--- START ---

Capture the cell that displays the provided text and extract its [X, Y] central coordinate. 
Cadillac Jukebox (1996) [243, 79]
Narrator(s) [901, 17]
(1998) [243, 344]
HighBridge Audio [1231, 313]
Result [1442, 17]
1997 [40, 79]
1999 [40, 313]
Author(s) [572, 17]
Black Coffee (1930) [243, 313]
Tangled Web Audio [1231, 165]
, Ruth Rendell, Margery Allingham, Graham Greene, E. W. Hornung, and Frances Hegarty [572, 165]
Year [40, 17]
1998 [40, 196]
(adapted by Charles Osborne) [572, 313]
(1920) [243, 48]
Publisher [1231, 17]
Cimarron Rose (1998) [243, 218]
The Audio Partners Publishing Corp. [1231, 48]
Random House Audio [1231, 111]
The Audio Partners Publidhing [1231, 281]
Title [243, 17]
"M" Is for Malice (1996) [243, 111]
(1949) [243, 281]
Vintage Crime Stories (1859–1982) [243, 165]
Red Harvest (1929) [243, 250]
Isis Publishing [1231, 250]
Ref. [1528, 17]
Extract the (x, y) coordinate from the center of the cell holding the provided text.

--- END ---

- _Short task_: Change "Narrator(s)" to "Reader(s)" wherever it occurs in the rows above, and write out all the rows again with everything else left as it is.

- _Answer to the problem_:
Capture the cell that displays the provided text and extract its [X, Y] central coordinate. 
Cadillac Jukebox (1996) [243, 79]
Reader(s) [901, 17]
(1998) [243, 344]
HighBridge Audio [1231, 313]
Result [1442, 17]
1997 [40, 79]
1999 [40, 313]
Author(s) [572, 17]
Black Coffee (1930) [243, 313]
Tangled Web Audio [1231, 165]
, Ruth Rendell, Margery Allingham, Graham Greene, E. W. Hornung, and Frances Hegarty [572, 165]
Year [40, 17]
1998 [40, 196]
(adapted by Charles Osborne) [572, 313]
(1920) [243, 48]
Publisher [1231, 17]
Cimarron Rose (1998) [243, 218]
The Audio Partners Publishing Corp. [1231, 48]
Random House Audio [1231, 111]
The Audio Partners Publidhing [1231, 281]
Title [243, 17]
"M" Is for Malice (1996) [243, 111]
(1949) [243, 281]
Vintage Crime Stories (1859–1982) [243, 165]
Red Harvest (1929) [243, 250]
Isis Publishing [1231, 250]
Ref. [1528, 17]
Extract the (x, y) coordinate from the center of the cell holding the provided text.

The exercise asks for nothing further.